* [What this task involves]:
Write out the entries below exactly, but only from the line containing "AUDIO pin BUSY: GP4 -> GP3" through the line containing "OLED3: SH1106 -> SSD1306", and without the pictures.

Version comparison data
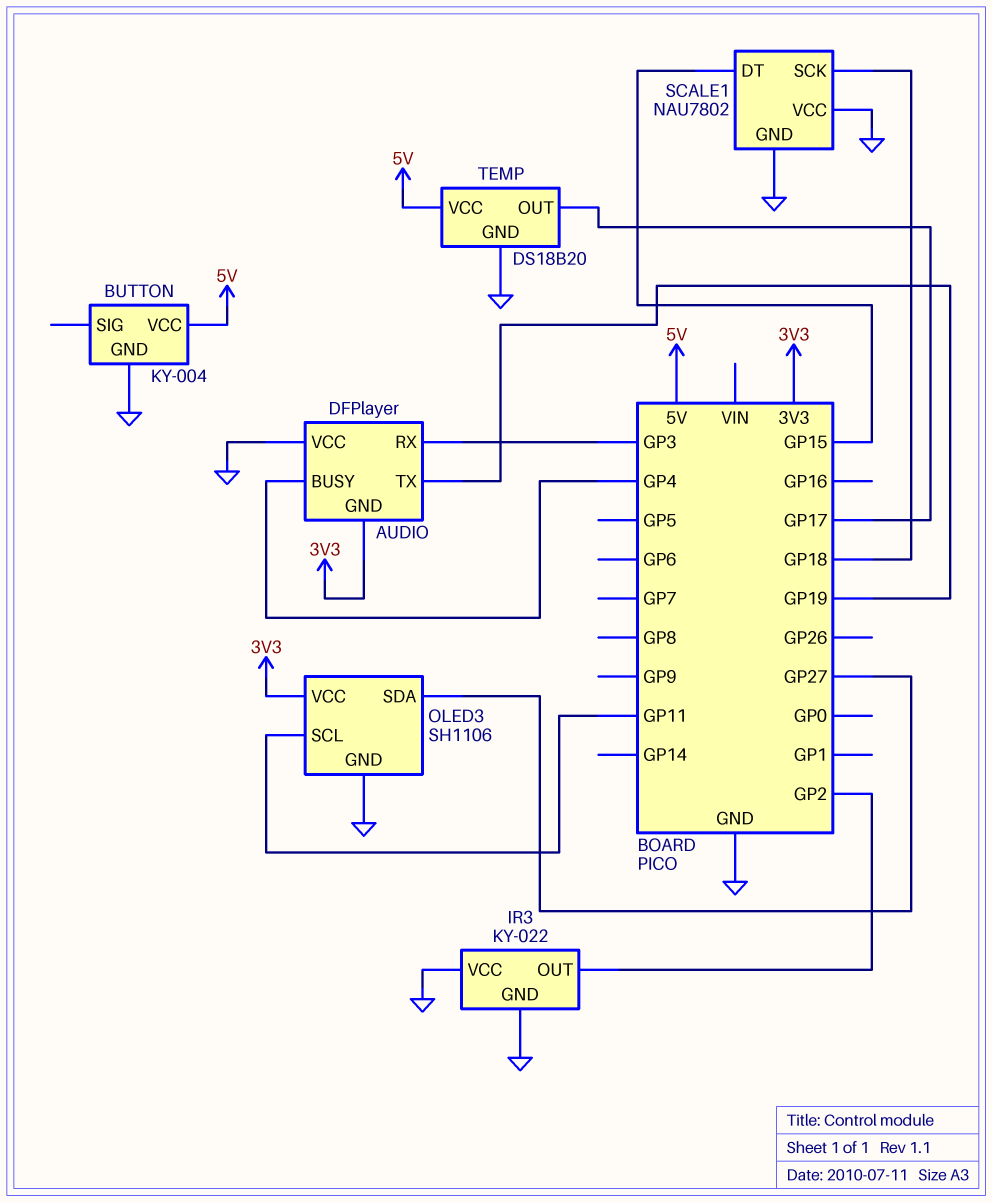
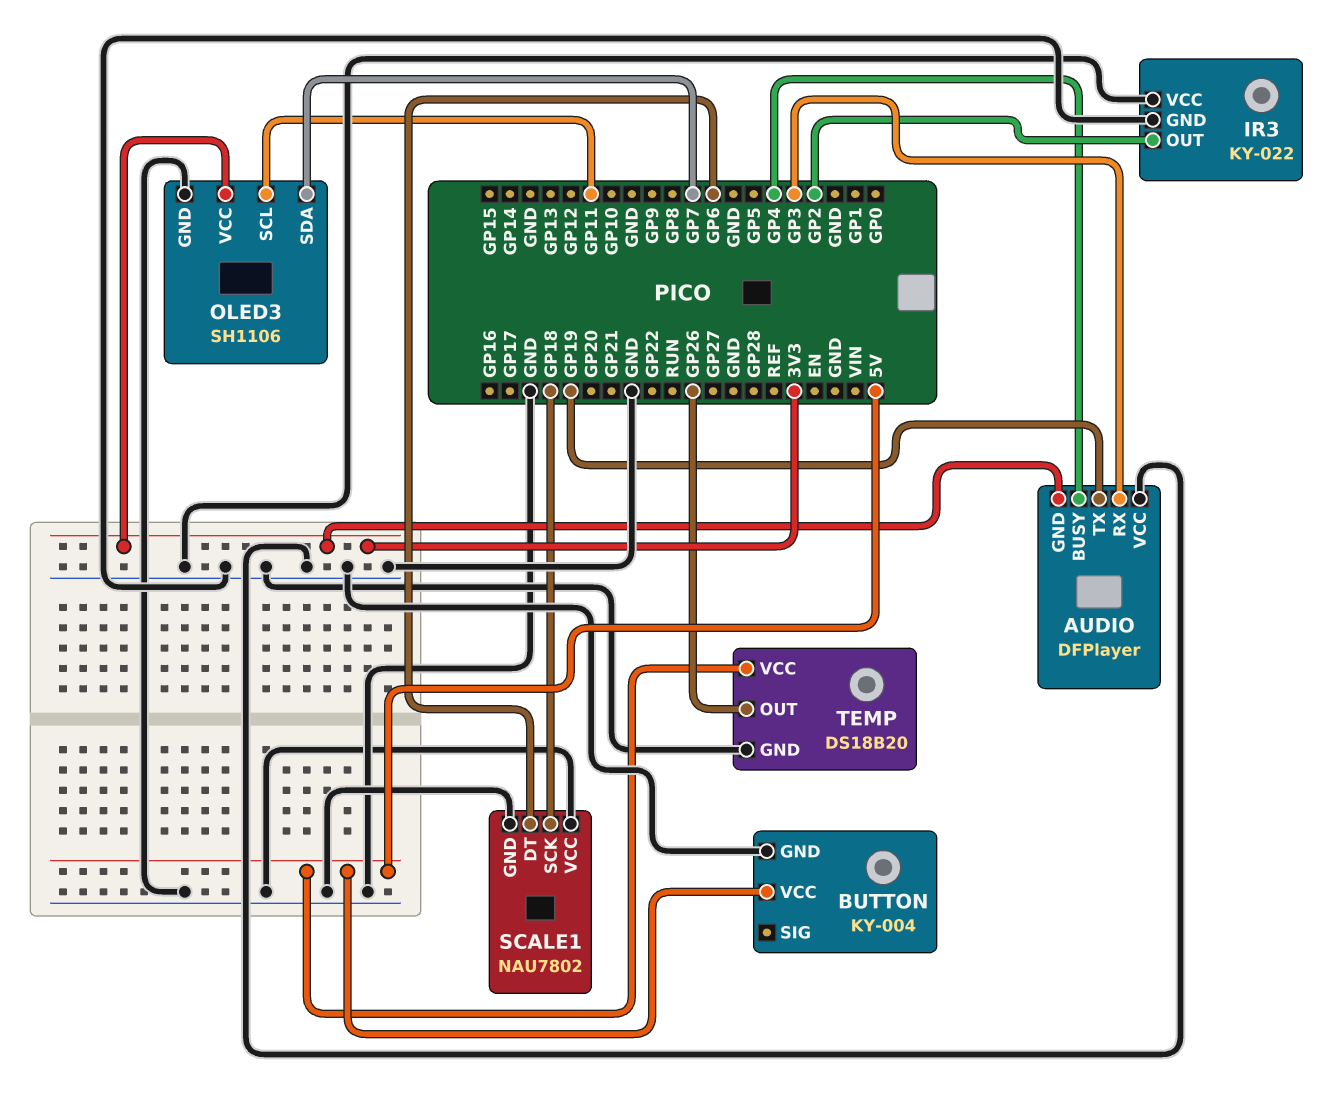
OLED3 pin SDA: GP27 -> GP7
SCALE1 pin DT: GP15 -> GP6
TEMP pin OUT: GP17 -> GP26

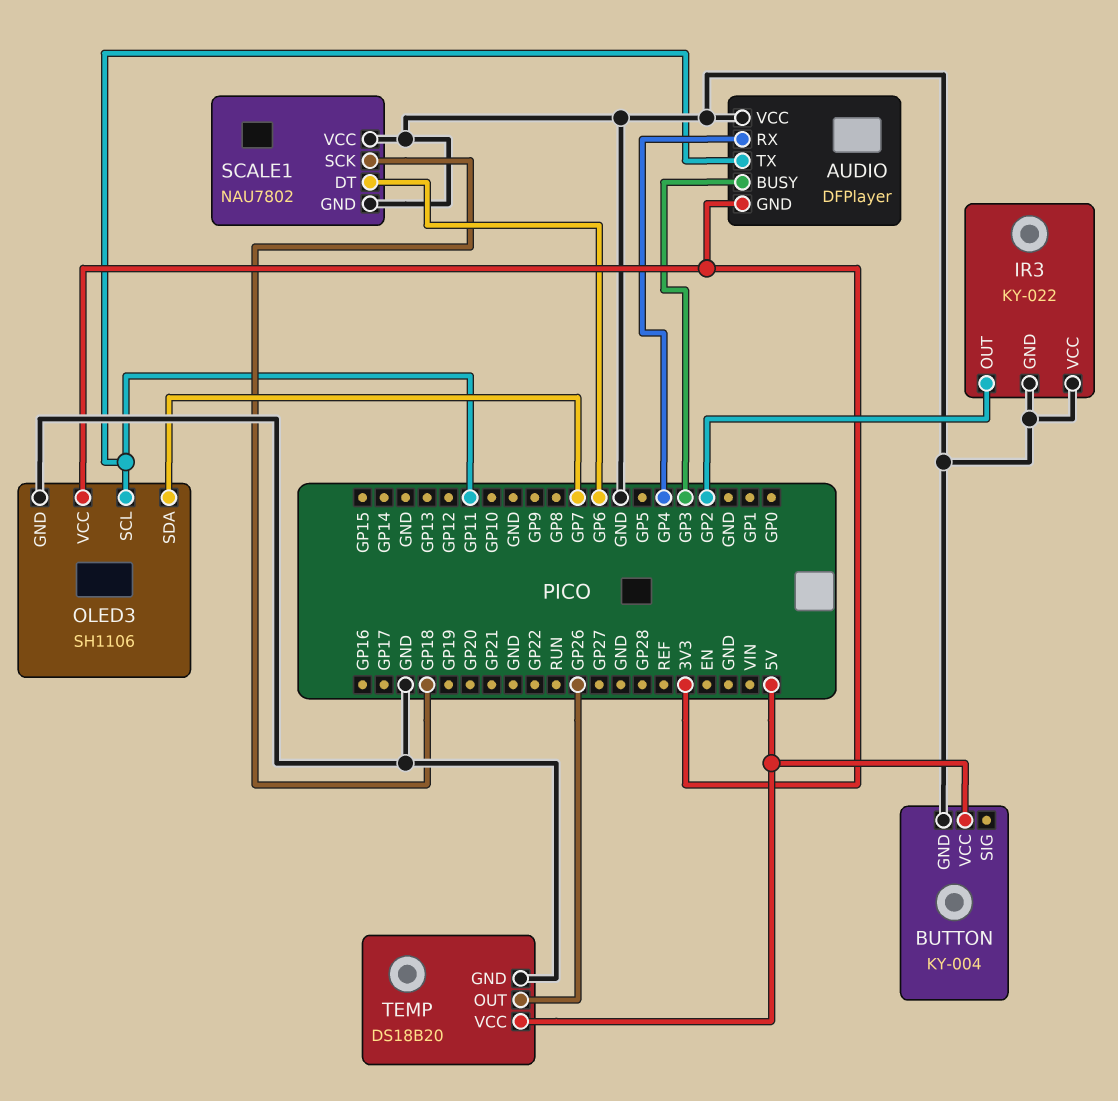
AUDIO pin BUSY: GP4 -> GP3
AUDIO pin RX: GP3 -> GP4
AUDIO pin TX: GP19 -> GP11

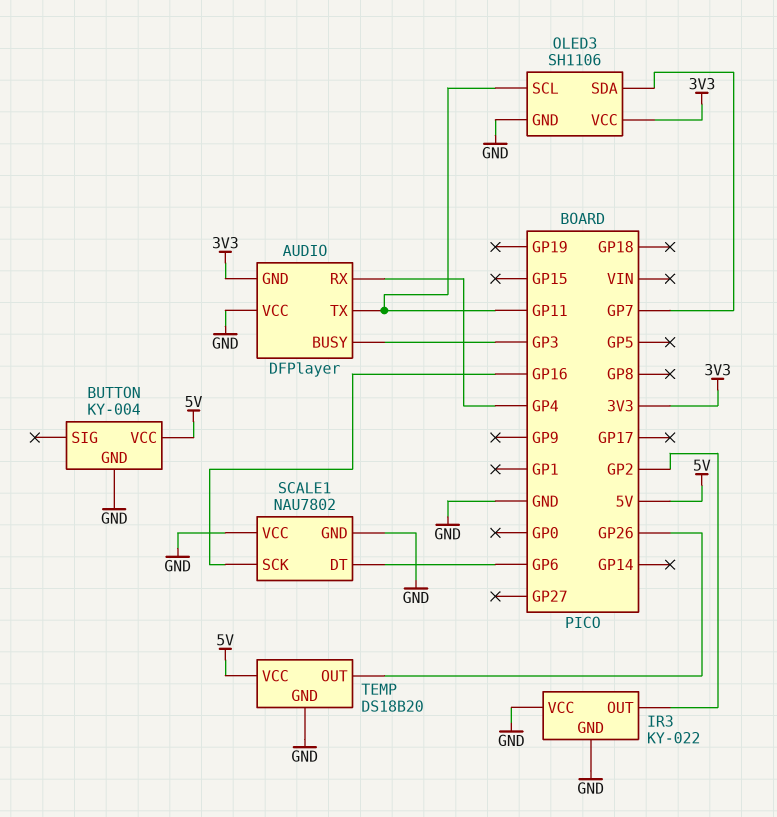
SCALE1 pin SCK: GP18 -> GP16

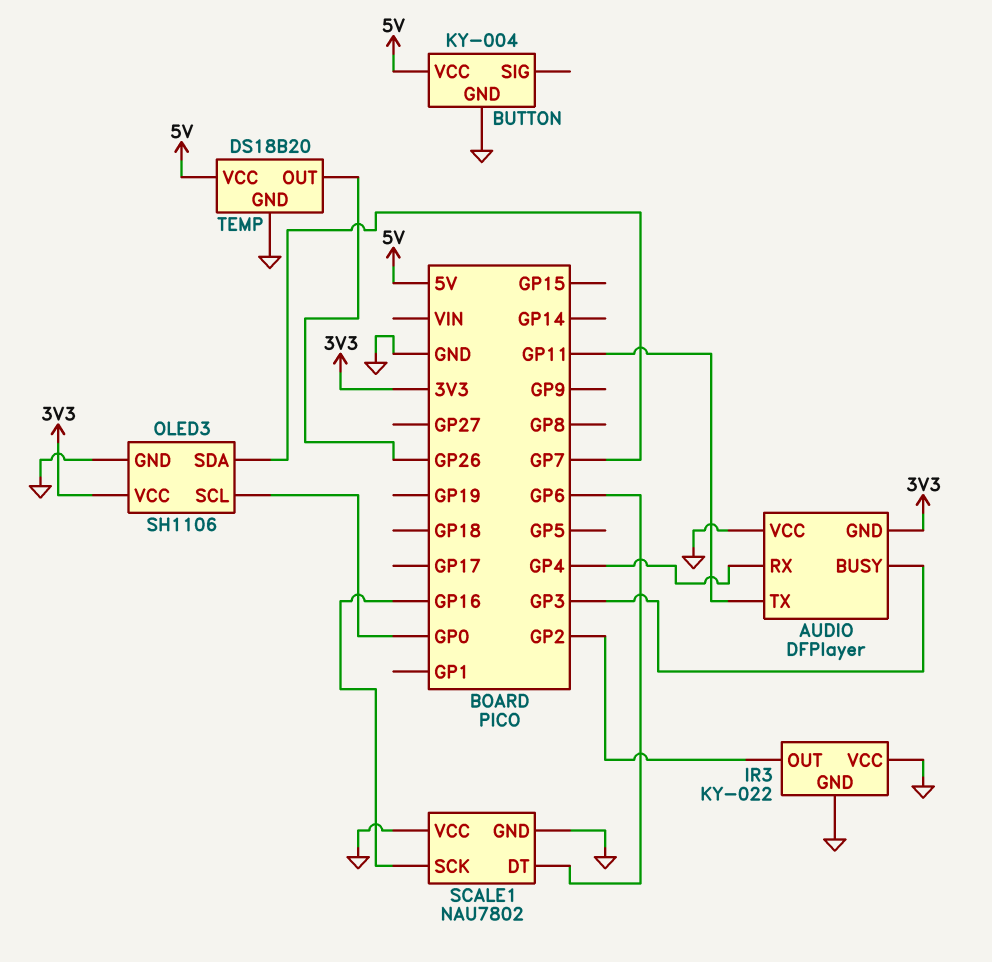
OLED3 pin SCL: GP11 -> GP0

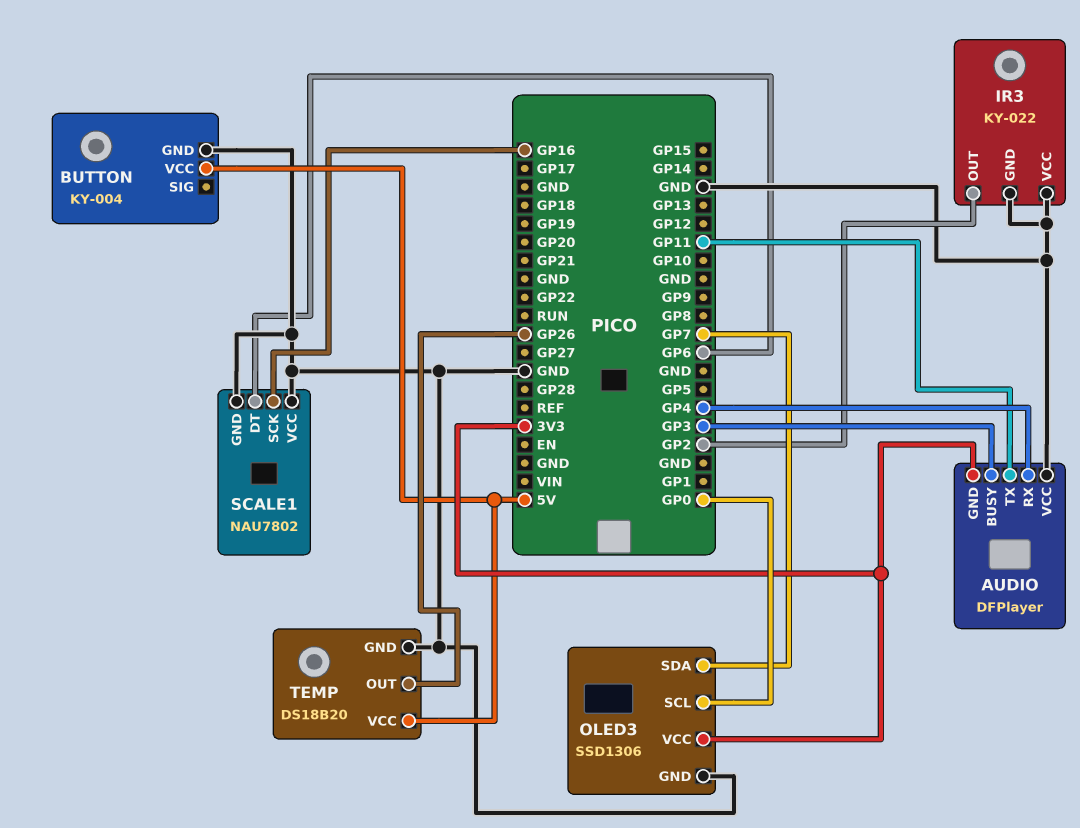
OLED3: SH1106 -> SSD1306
==
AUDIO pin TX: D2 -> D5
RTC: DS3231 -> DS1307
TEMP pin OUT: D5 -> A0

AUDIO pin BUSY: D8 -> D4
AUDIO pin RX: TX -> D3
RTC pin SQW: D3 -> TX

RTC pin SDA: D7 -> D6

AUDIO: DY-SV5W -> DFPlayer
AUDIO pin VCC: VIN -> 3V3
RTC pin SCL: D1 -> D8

* [Response area]:
AUDIO pin BUSY: GP4 -> GP3
AUDIO pin RX: GP3 -> GP4
AUDIO pin TX: GP19 -> GP11

SCALE1 pin SCK: GP18 -> GP16

OLED3 pin SCL: GP11 -> GP0

OLED3: SH1106 -> SSD1306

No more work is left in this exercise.